Aim of the task:
Return the run of lines below that opens with the line containing "none -> brown brick B9 level 2" and closes with the line containing "grey slope C11:C12", keeping each one exact.

Colored object listings:
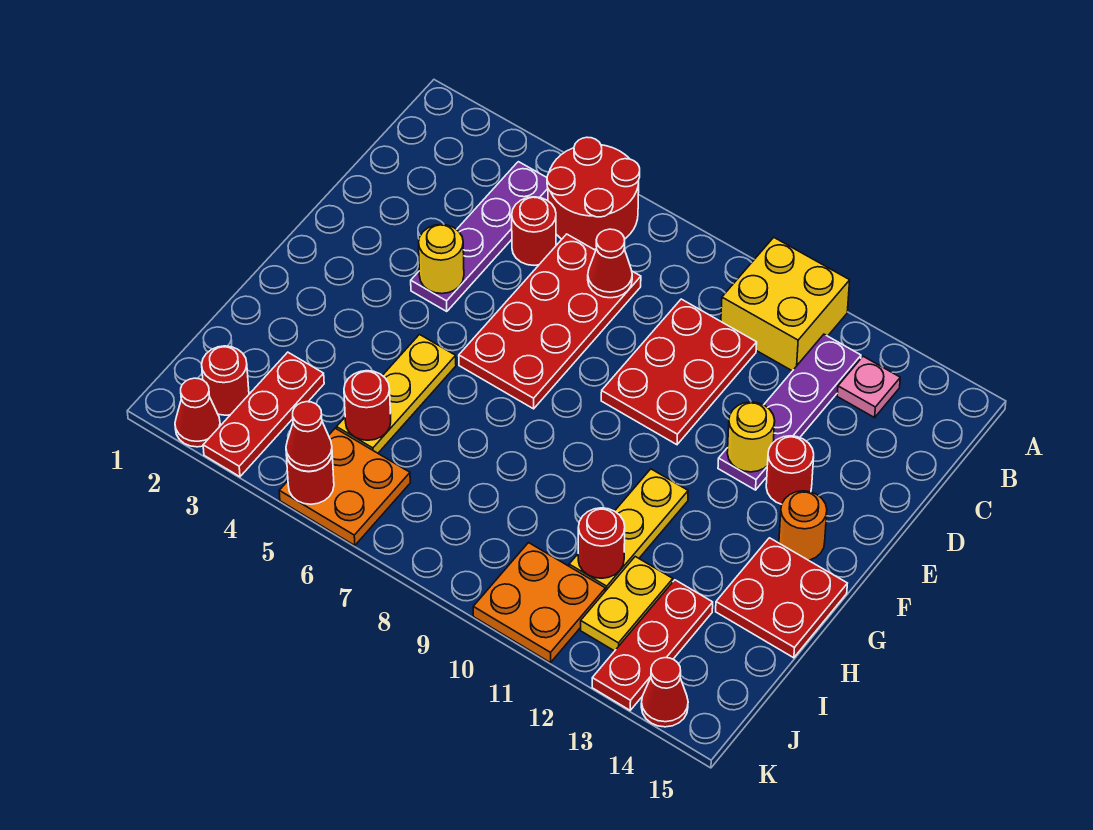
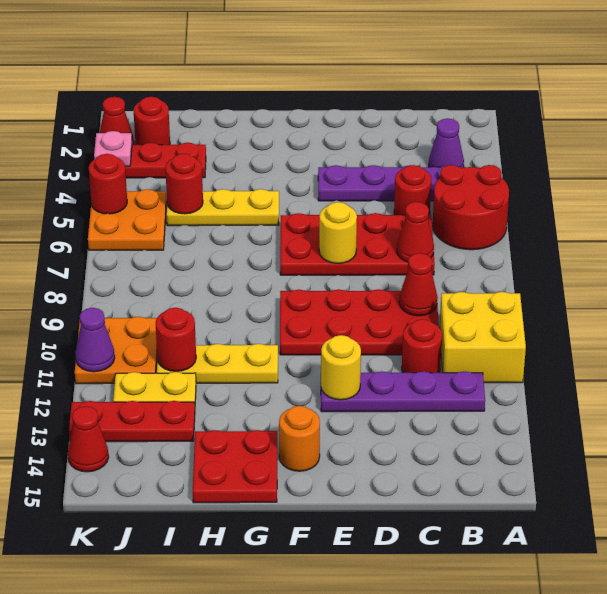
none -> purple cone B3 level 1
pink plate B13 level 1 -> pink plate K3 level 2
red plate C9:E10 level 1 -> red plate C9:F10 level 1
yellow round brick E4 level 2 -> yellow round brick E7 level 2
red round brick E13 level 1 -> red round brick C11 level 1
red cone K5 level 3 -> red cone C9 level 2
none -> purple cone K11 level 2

--

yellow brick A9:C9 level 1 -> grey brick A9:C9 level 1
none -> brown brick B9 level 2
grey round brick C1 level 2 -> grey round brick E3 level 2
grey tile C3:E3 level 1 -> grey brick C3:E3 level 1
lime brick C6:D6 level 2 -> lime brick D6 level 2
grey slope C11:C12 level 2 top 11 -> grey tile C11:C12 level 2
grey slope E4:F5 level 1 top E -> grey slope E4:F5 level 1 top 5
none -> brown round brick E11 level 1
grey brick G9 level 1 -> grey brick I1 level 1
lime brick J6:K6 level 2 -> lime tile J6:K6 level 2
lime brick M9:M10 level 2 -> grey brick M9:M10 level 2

Output of the exercise:
none -> brown brick B9 level 2
grey round brick C1 level 2 -> grey round brick E3 level 2
grey tile C3:E3 level 1 -> grey brick C3:E3 level 1
lime brick C6:D6 level 2 -> lime brick D6 level 2
grey slope C11:C12 level 2 top 11 -> grey tile C11:C12 level 2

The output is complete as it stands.